Only the lines from the one containing "J2 pin 2: SDA -> SCL" to the end of the data are wanted; print them exactly as they appear.
───── Information supplied
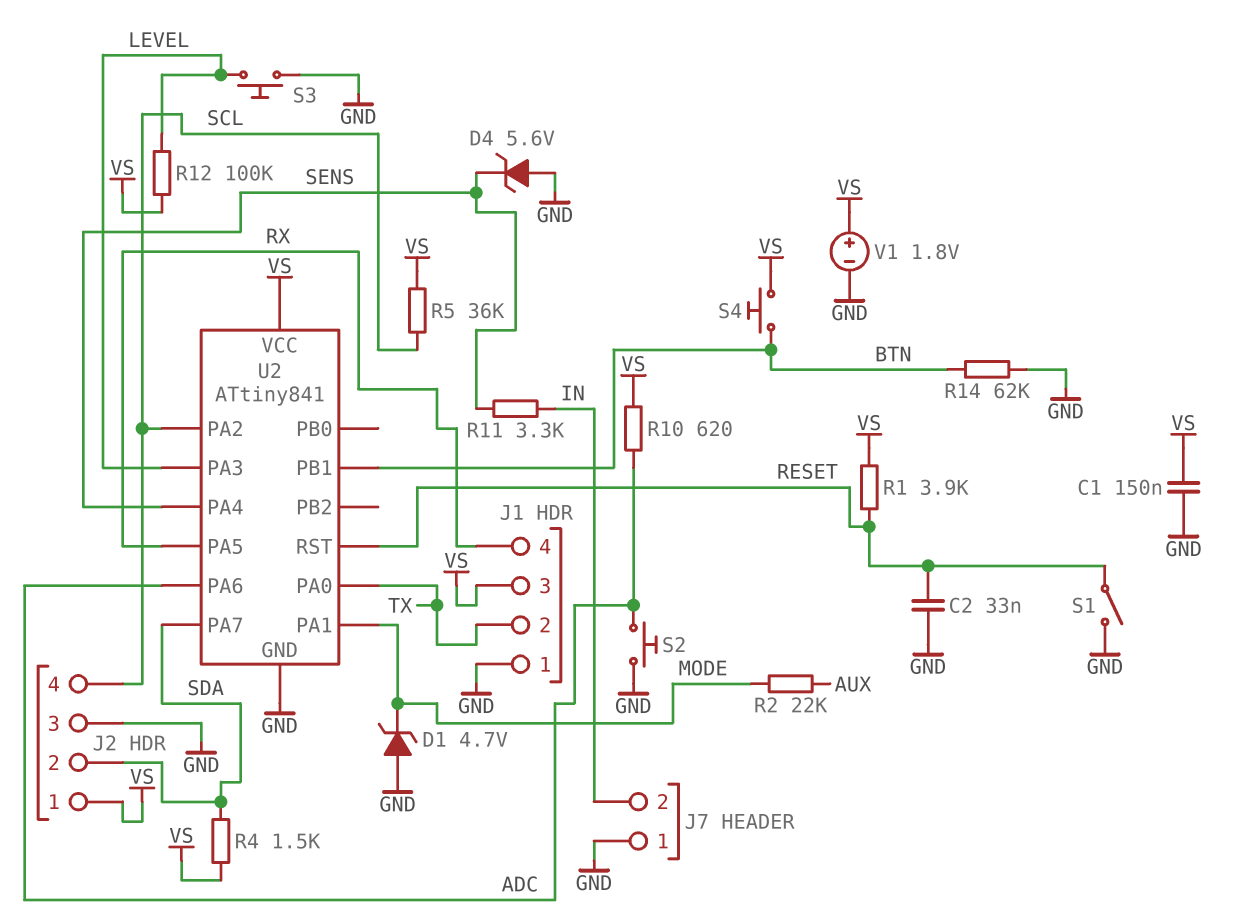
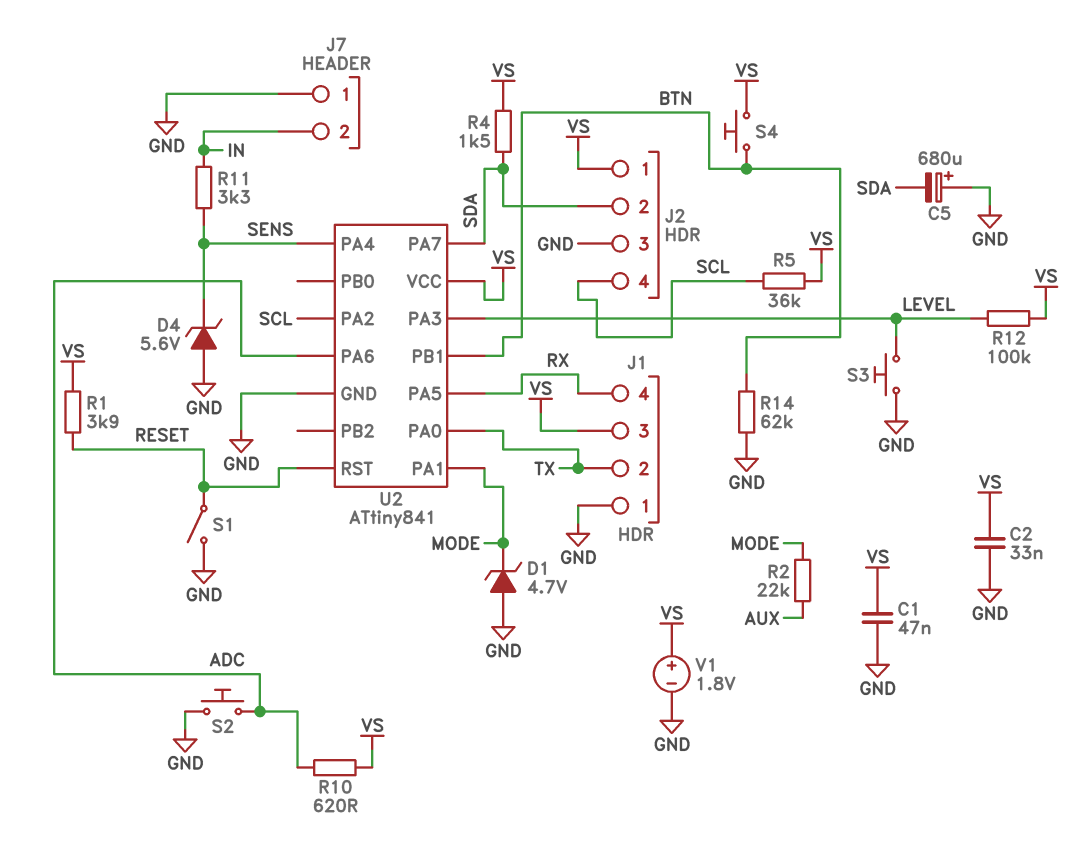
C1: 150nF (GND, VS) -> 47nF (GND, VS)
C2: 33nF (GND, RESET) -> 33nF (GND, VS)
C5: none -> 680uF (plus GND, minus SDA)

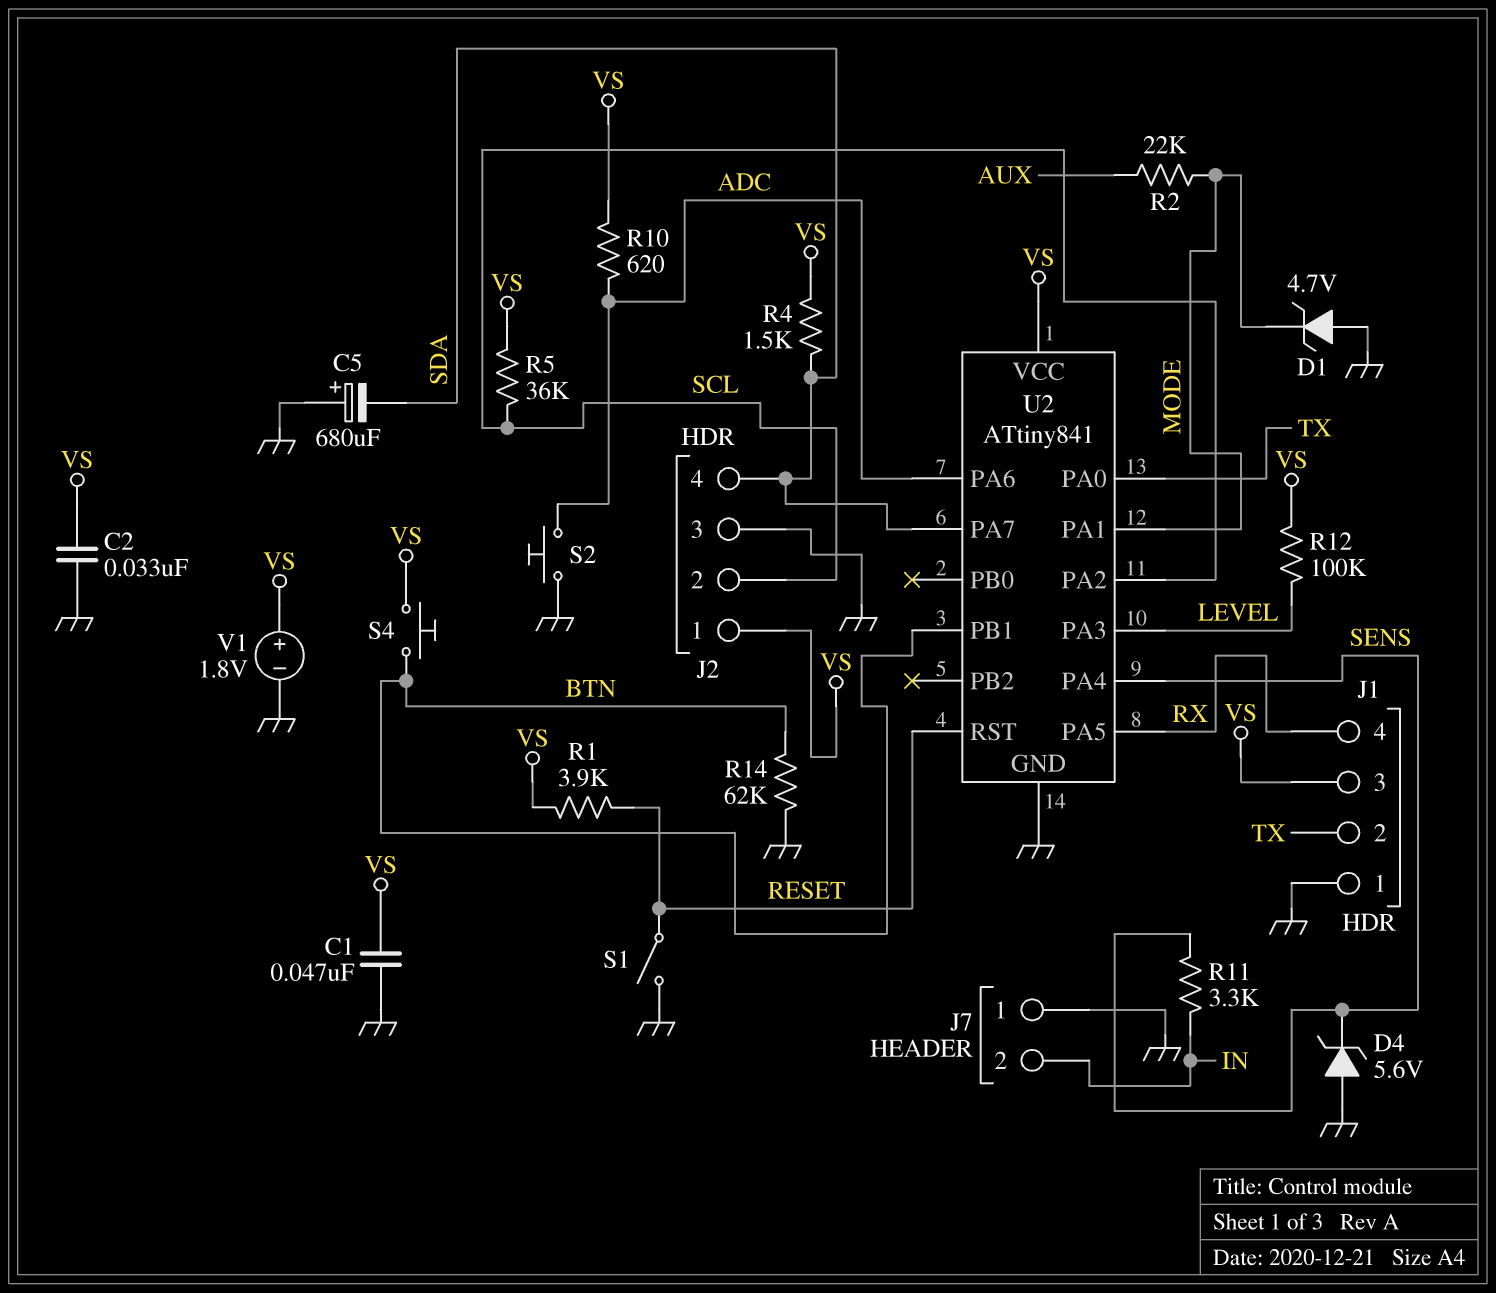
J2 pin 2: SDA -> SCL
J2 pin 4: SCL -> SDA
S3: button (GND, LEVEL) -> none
──────────
> **Completed exercise**:
J2 pin 2: SDA -> SCL
J2 pin 4: SCL -> SDA
S3: button (GND, LEVEL) -> none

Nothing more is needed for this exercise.